● **Material for the task**:
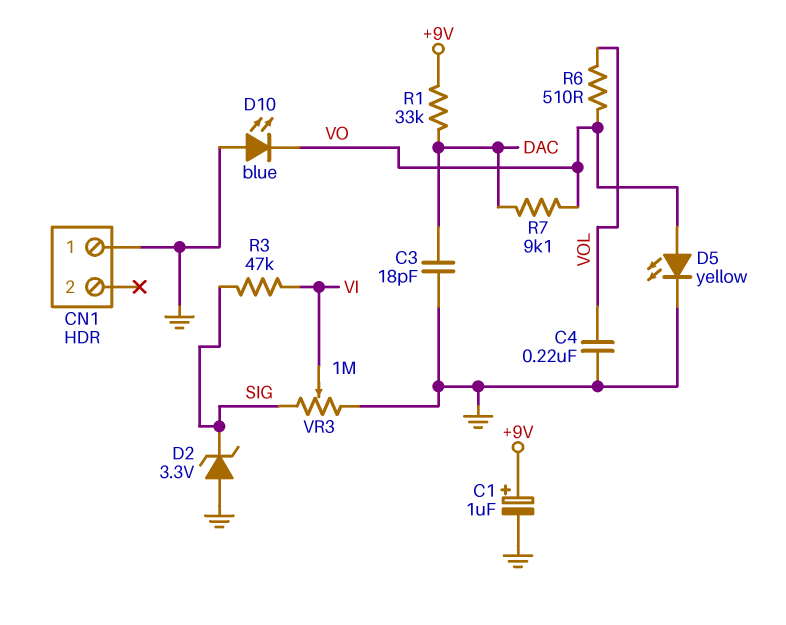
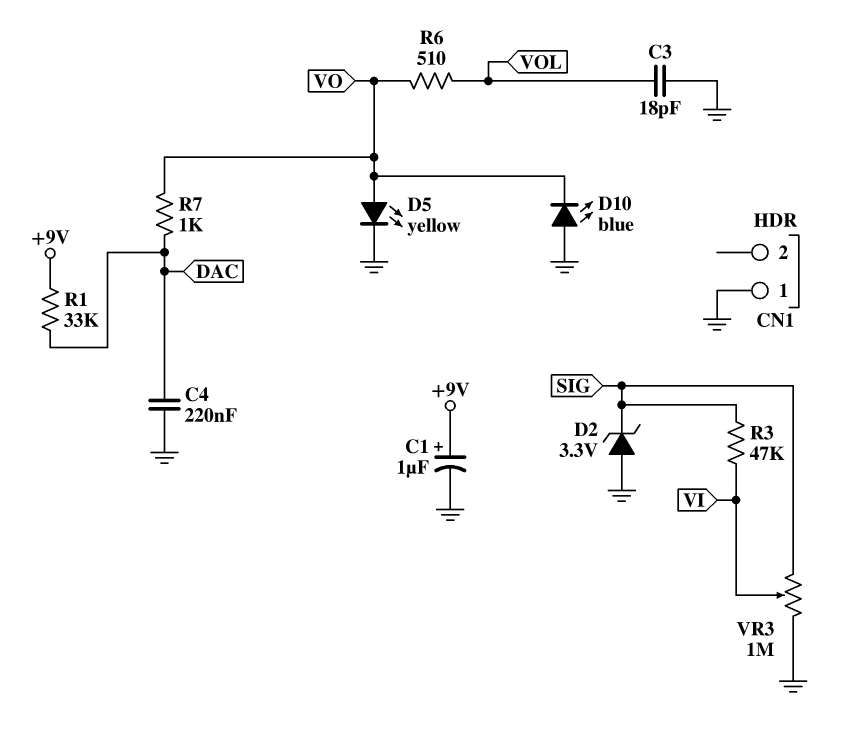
C3: 18pF (DAC, GND) -> 18pF (GND, VOL)
C4: 220nF (GND, VOL) -> 220nF (DAC, GND)
R7: 9.1k (DAC, VO) -> 1k (DAC, VO)

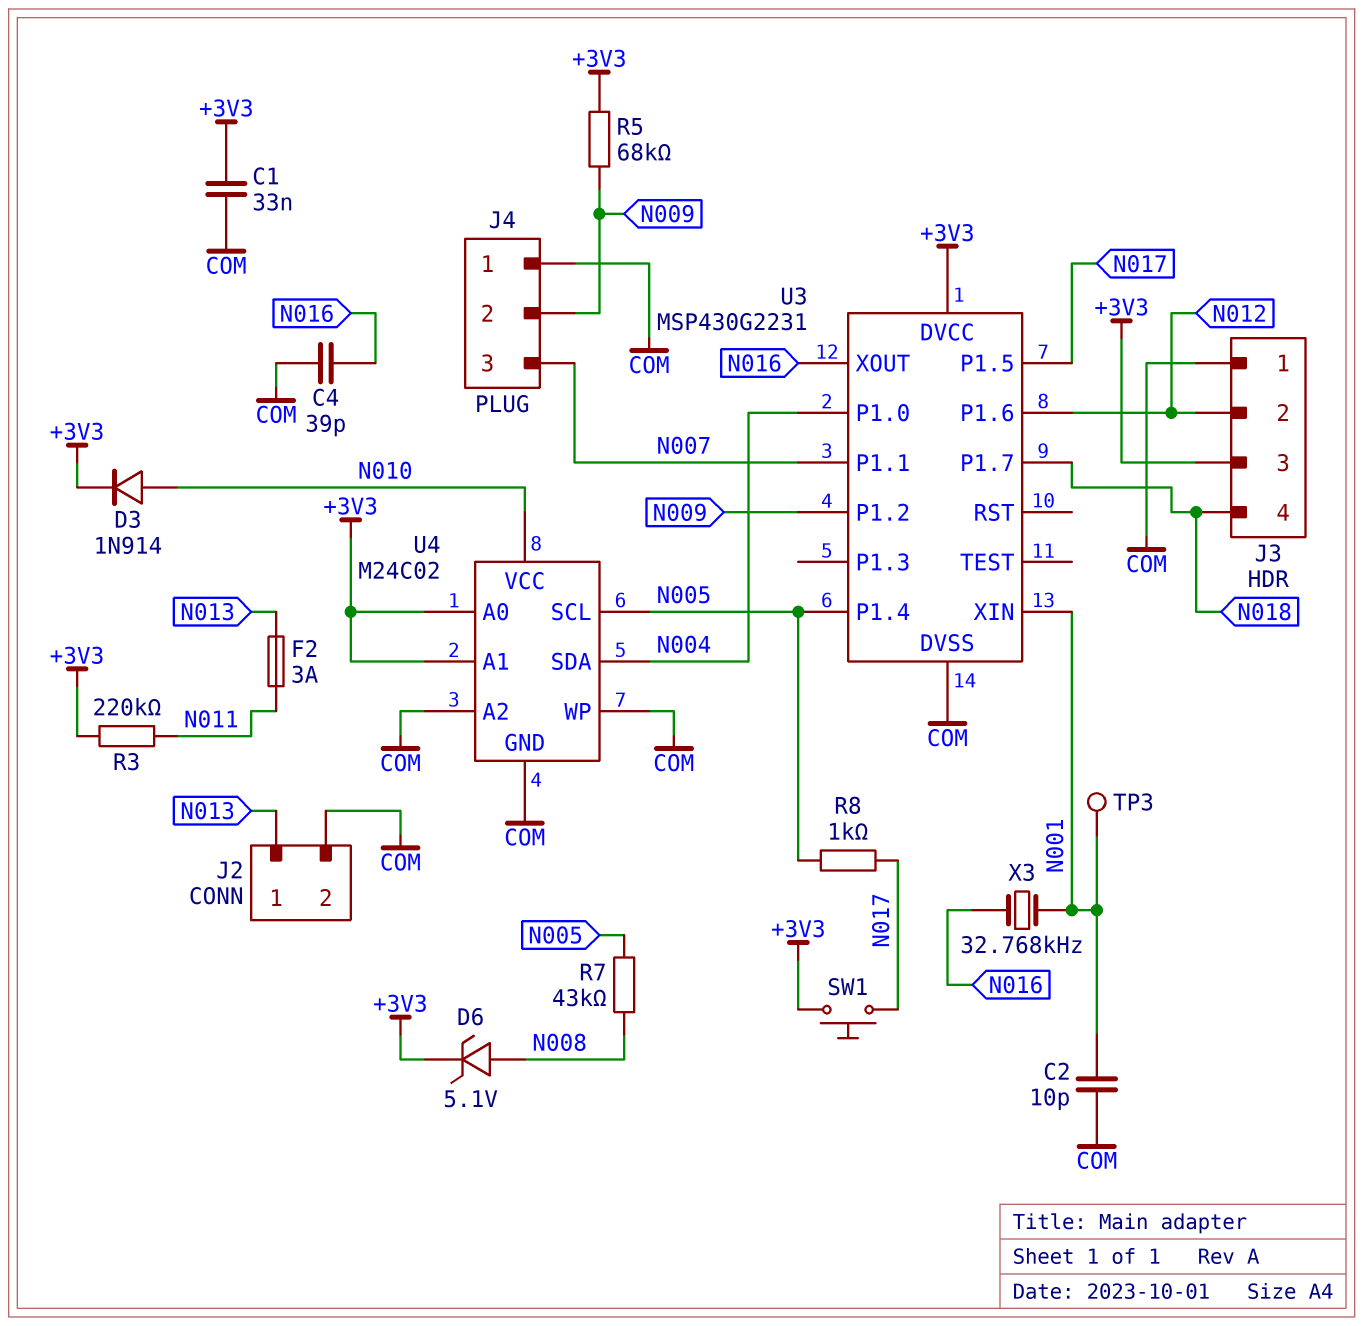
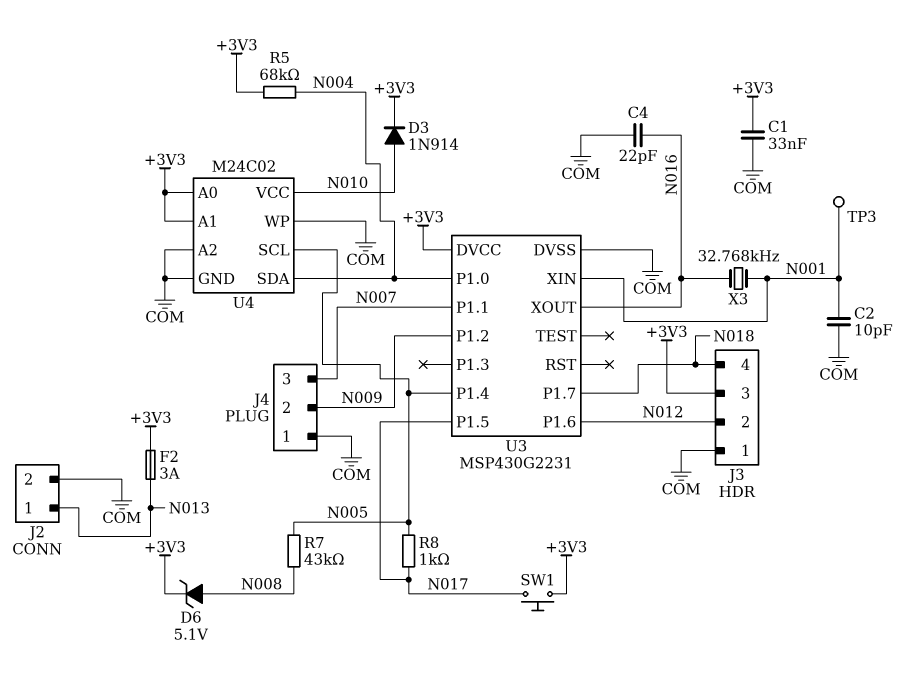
C4: 39pF (COM, N016) -> 22pF (COM, N016)
F2: 3A (N011, N013) -> 3A (+3V3, N013)
R3: 220k (+3V3, N011) -> none
R5: 68k (+3V3, N009) -> 68k (+3V3, N004)

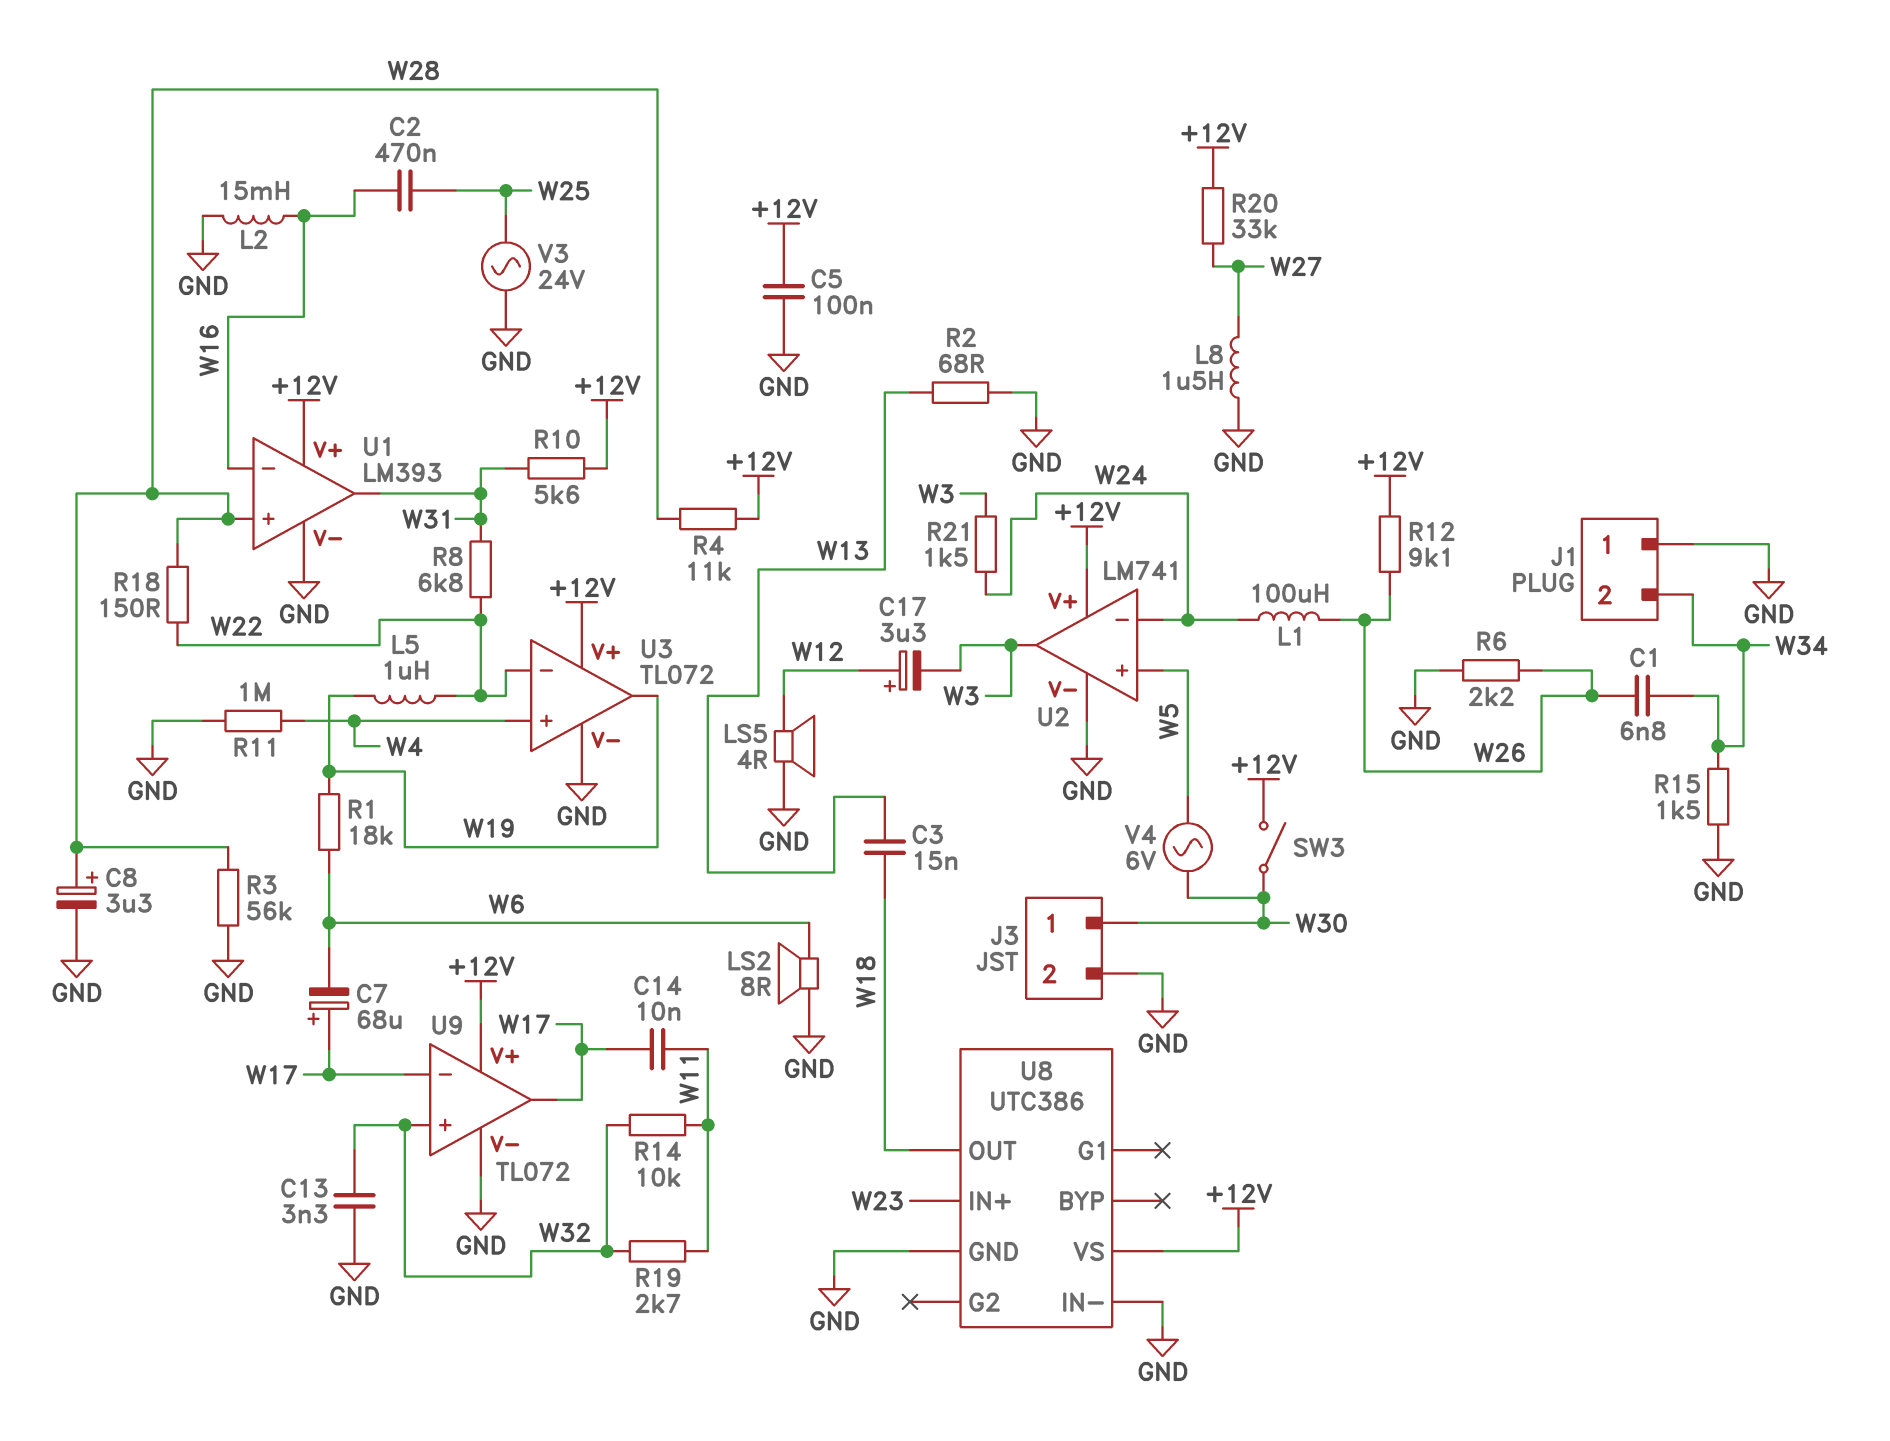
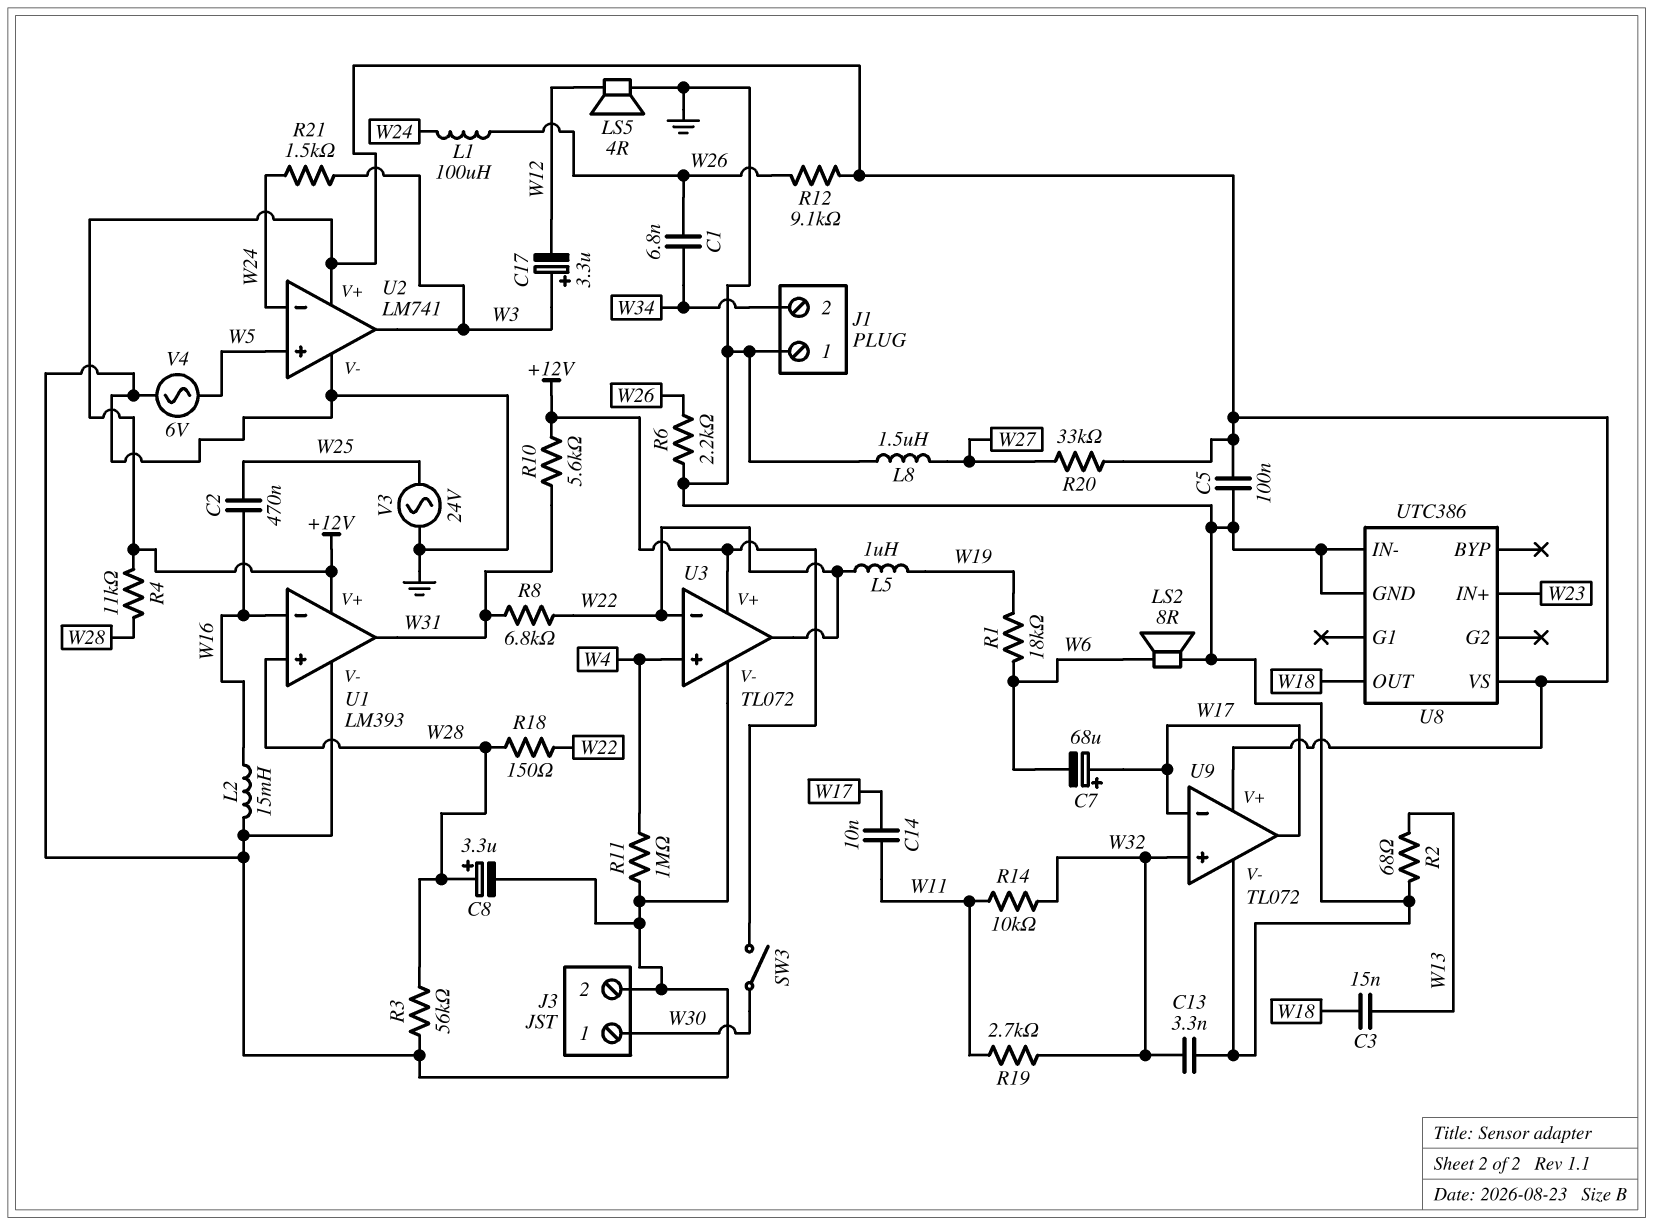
C17: 3.3uF (plus W12, minus W3) -> 3.3uF (plus W3, minus W12)
R15: 1.5k (GND, W34) -> none
U3 pin out: W19 -> W22
V4: AC 6V (W5, W30) -> AC 6V (GND, W5)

● **Assigned task**: What lines in the entries above include the string "none"? Return each one.

● **Solved exercise**:
R3: 220k (+3V3, N011) -> none
R15: 1.5k (GND, W34) -> none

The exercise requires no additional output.